• _Directions_
Please copy out the entries below exactly, beginning with the line that contains "camera: 50 degrees left, 0 degrees up" and ending with the line that contains "(454, 117) = (301, 102): green", and include nothing outside that span.

• _Task inputs_
■ ■ ■ ■ ■

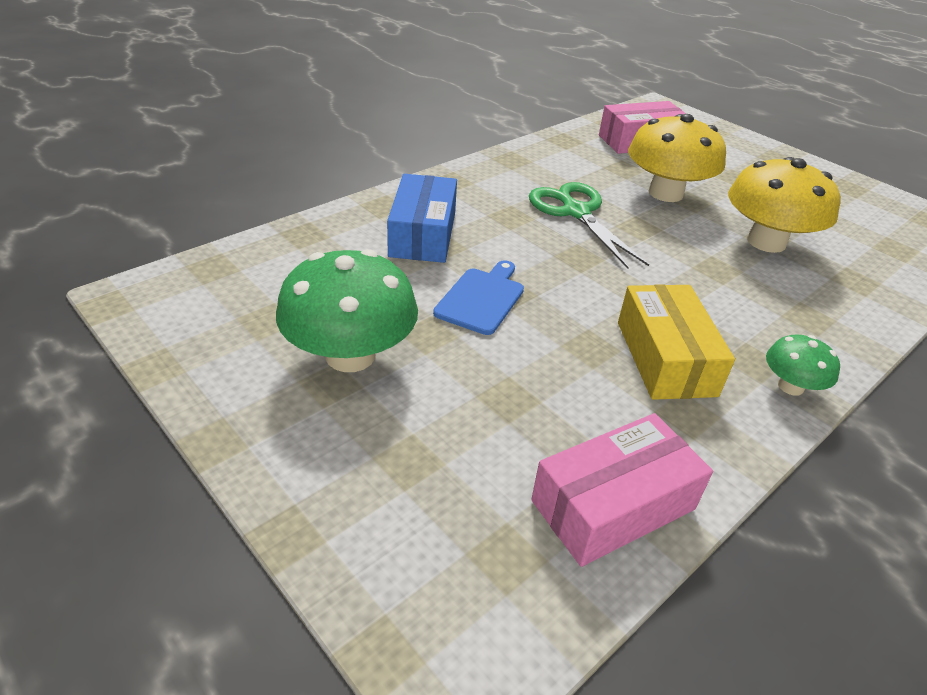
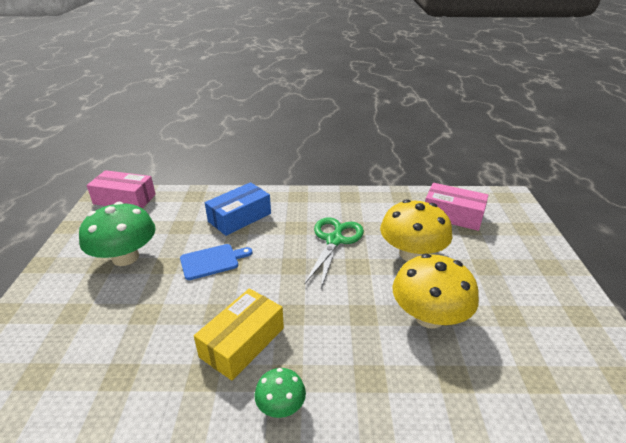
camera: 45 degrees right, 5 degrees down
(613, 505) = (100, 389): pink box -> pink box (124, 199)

■ ■ ■ ■ ■

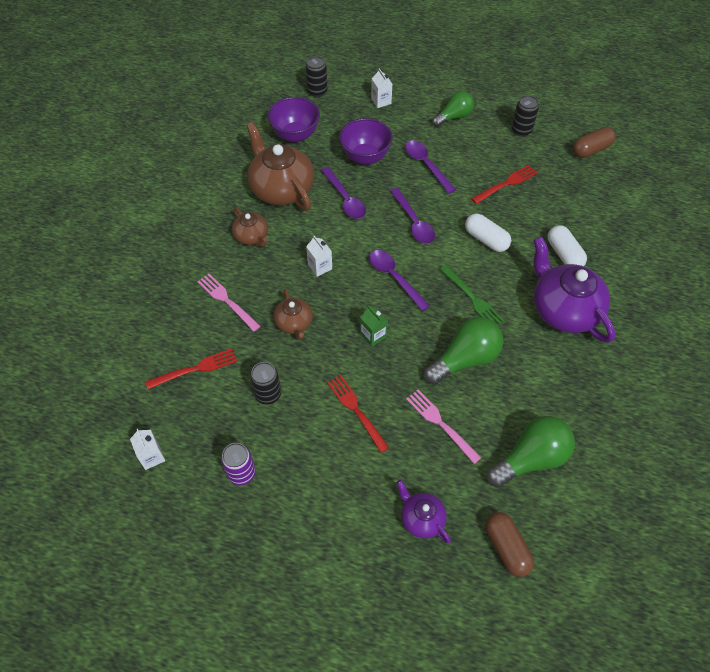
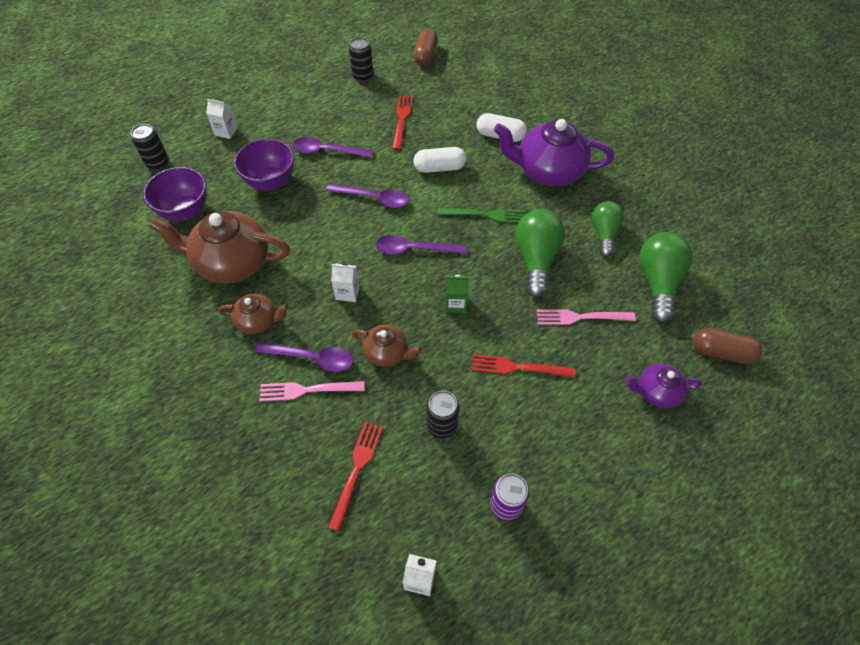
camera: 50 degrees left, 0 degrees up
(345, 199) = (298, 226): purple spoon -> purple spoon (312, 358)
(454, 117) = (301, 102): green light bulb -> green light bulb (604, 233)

■ ■ ■ ■ ■

• _Task answer_
camera: 50 degrees left, 0 degrees up
(345, 199) = (298, 226): purple spoon -> purple spoon (312, 358)
(454, 117) = (301, 102): green light bulb -> green light bulb (604, 233)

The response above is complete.